Data shown:
--- START ---

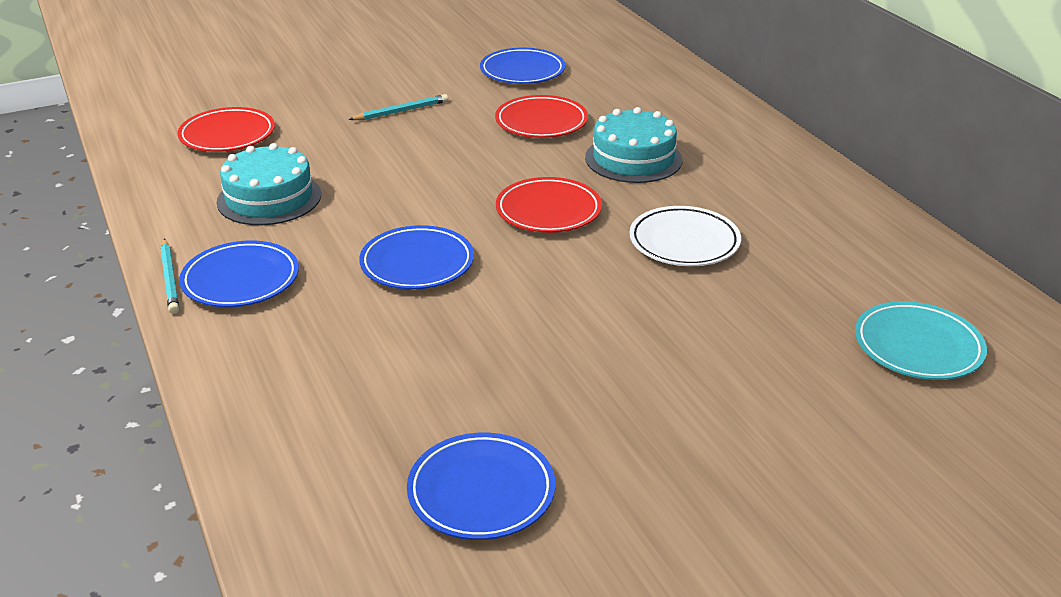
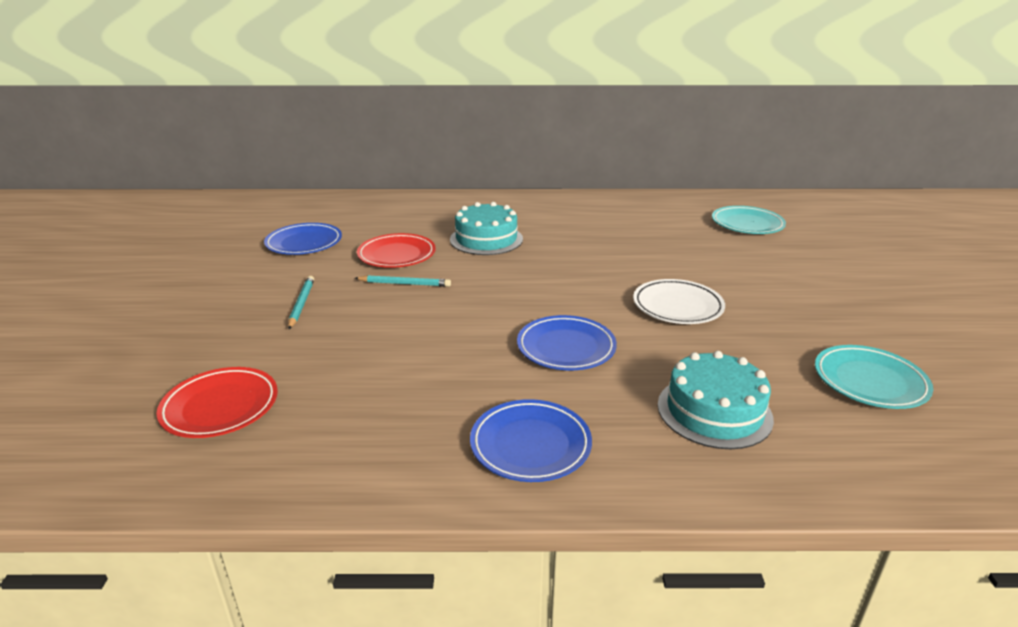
camera: 65 degrees left, 5 degrees down
(170, 279) = (496, 493): turquoise pencil -> turquoise pencil (405, 284)
(269, 198) = (387, 402): turquoise cake -> turquoise cake (714, 411)
(481, 492) = (870, 381): blue plate -> turquoise plate
(548, 211) = (530, 281): red plate -> none
(684, 242) = (606, 250): white plate -> white plate (677, 306)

--- END ---

Exercise objective:
Your answer should consist of all lines above that include the string "turquoise".

Answer to the exercise:
(170, 279) = (496, 493): turquoise pencil -> turquoise pencil (405, 284)
(269, 198) = (387, 402): turquoise cake -> turquoise cake (714, 411)
(481, 492) = (870, 381): blue plate -> turquoise plate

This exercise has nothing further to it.